### DATA EXTRACTS ###
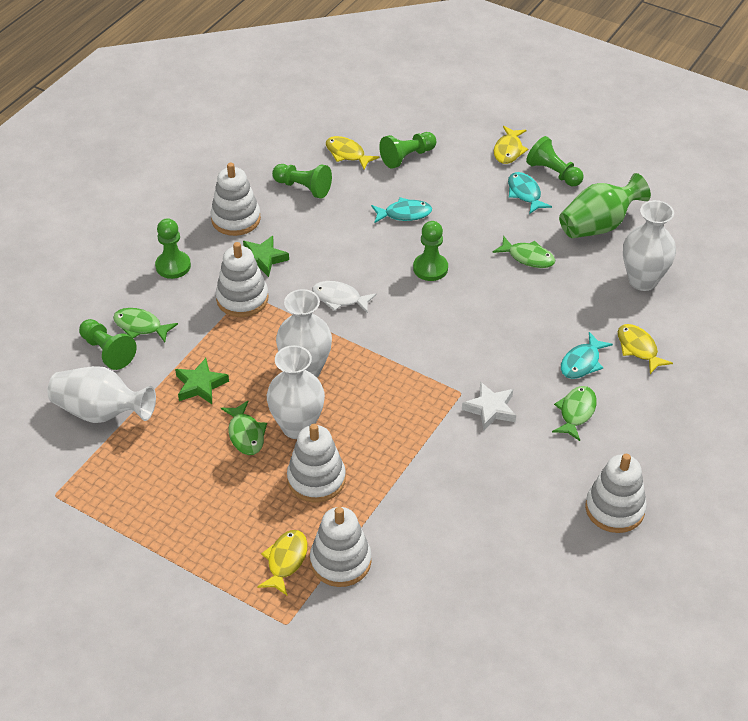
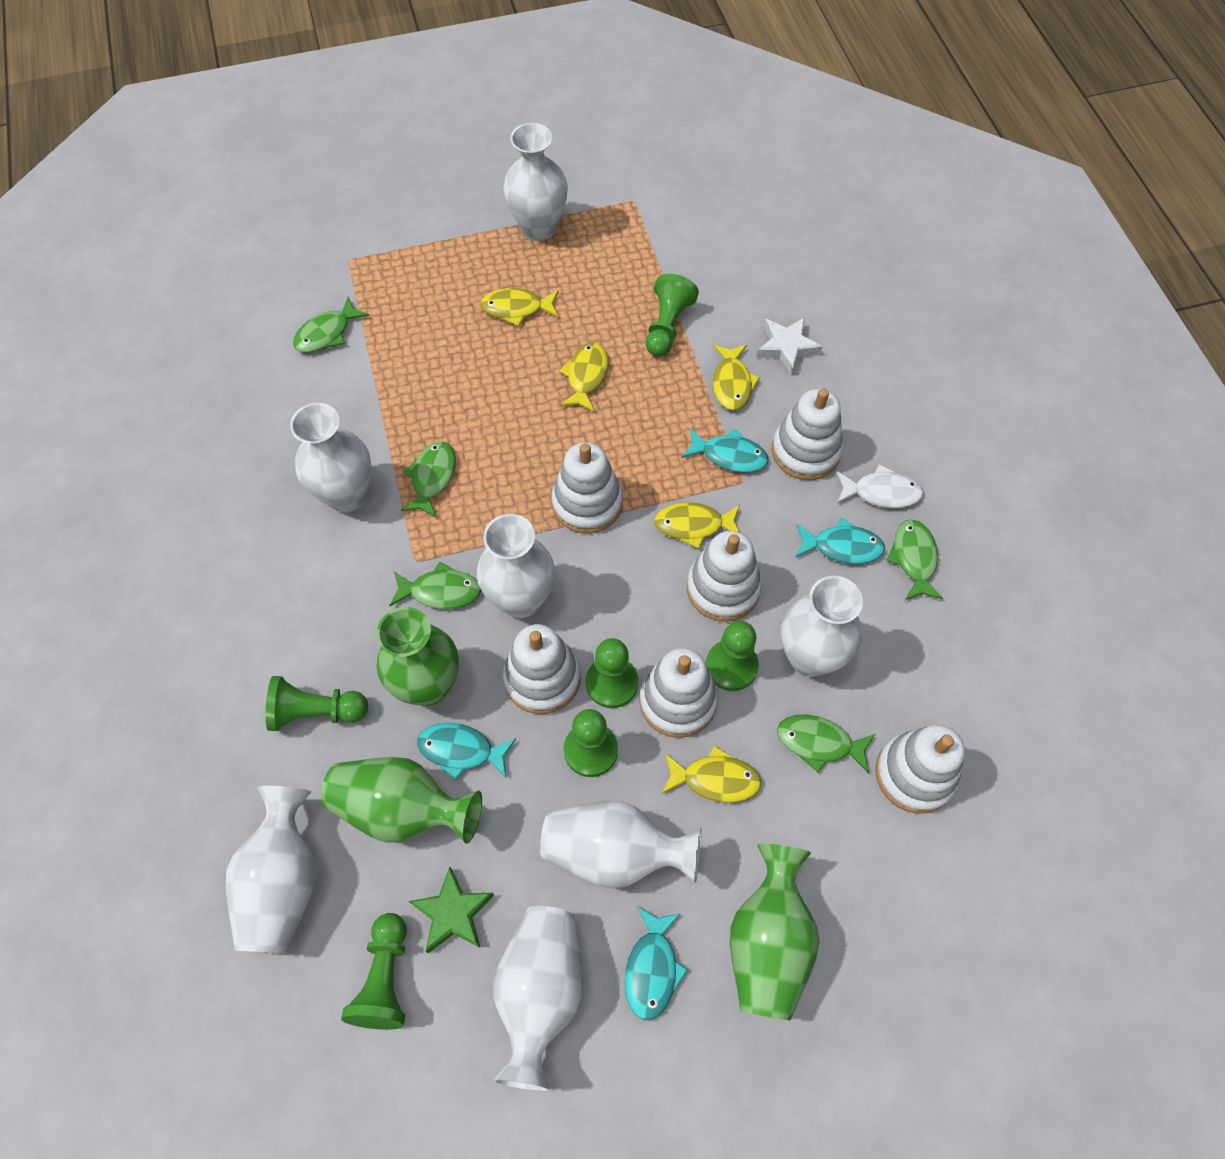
green fish: 4 -> 5
green star: 2 -> 1
green vase: 1 -> 3
turquoise fish: 3 -> 4
white stacking toy: 5 -> 6
white vase: 4 -> 7
yellow fish: 4 -> 5

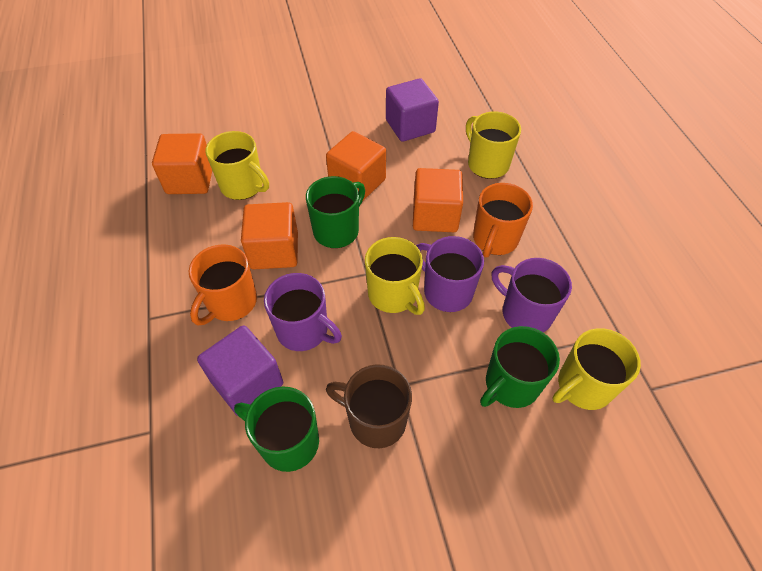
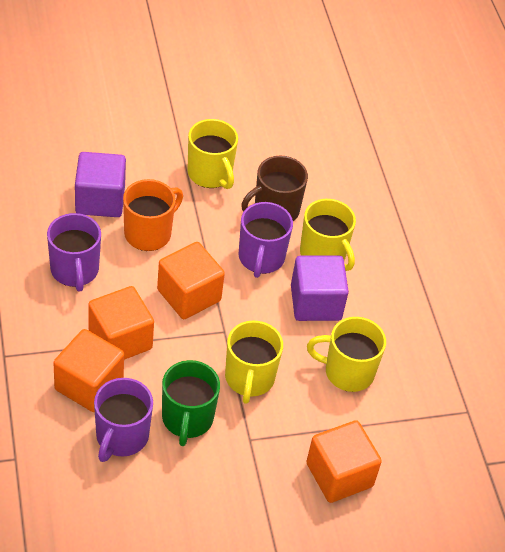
green mug: 3 -> 1
orange mug: 2 -> 1

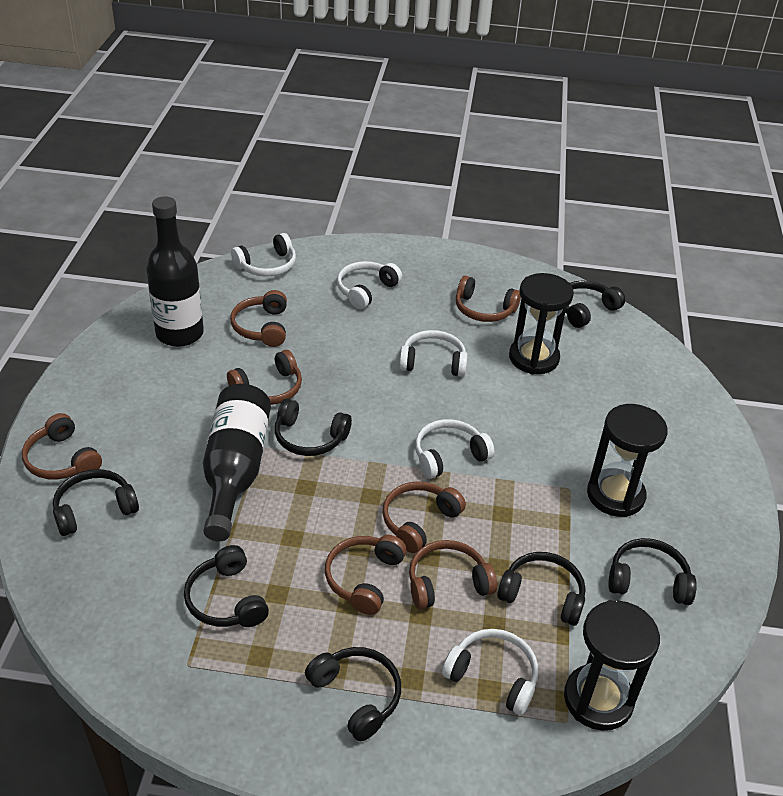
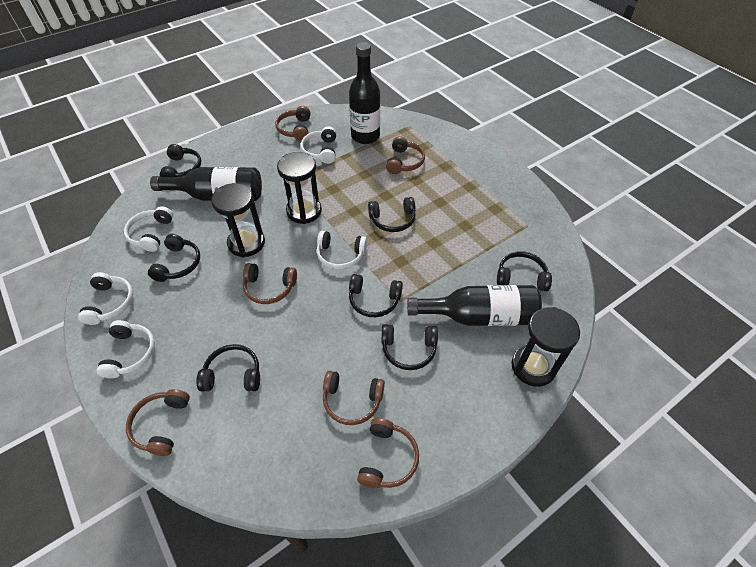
black bottle: 2 -> 3
brown headphones: 7 -> 6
###
#### REQUIRED WORK:
Scan the listing above for the word "fish" and copy every line that holds it.

#### TASK ANSWER:
green fish: 4 -> 5
turquoise fish: 3 -> 4
yellow fish: 4 -> 5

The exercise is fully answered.